> [What the exercise asks]:
The records follow. Filter them to the lines that hold "shoe".

> [Records for processing]:
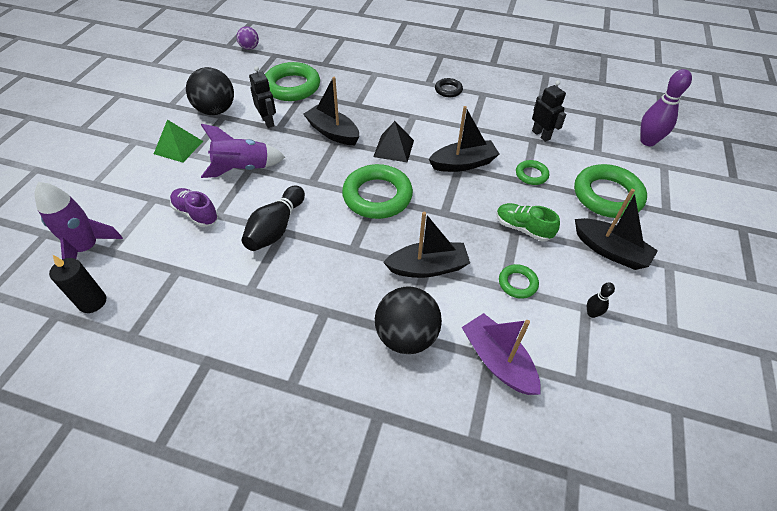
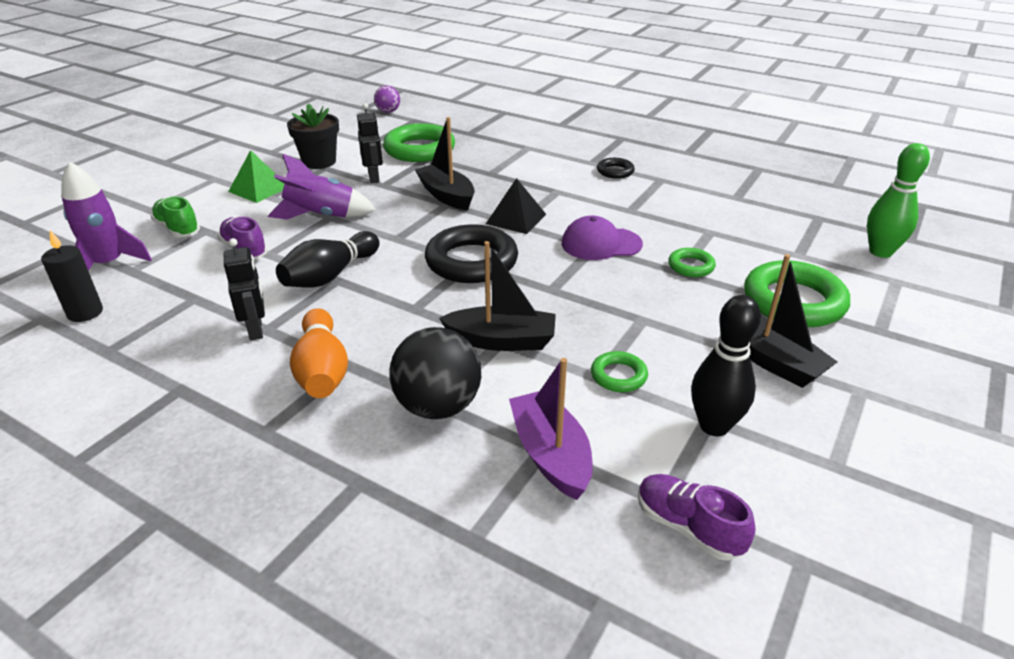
camera: 15 degrees right, 15 degrees down
(216, 110) = (319, 162): black ball -> black flower pot
(309, 321) = (322, 370): none -> orange bowling pin
(377, 196) = (471, 261): green ring -> black ring
(463, 163) = (601, 244): black boat -> purple cap
(523, 228) = (653, 319): green shoe -> green shoe (178, 229)
(541, 135) = (723, 228): black robot -> black robot (256, 329)
(592, 313) = (714, 426): black bowling pin -> black bowling pin, size x2.05
(603, 400) = (688, 527): none -> purple shoe
(647, 141) = (880, 252): purple bowling pin -> green bowling pin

> [Solution below]:
(523, 228) = (653, 319): green shoe -> green shoe (178, 229)
(603, 400) = (688, 527): none -> purple shoe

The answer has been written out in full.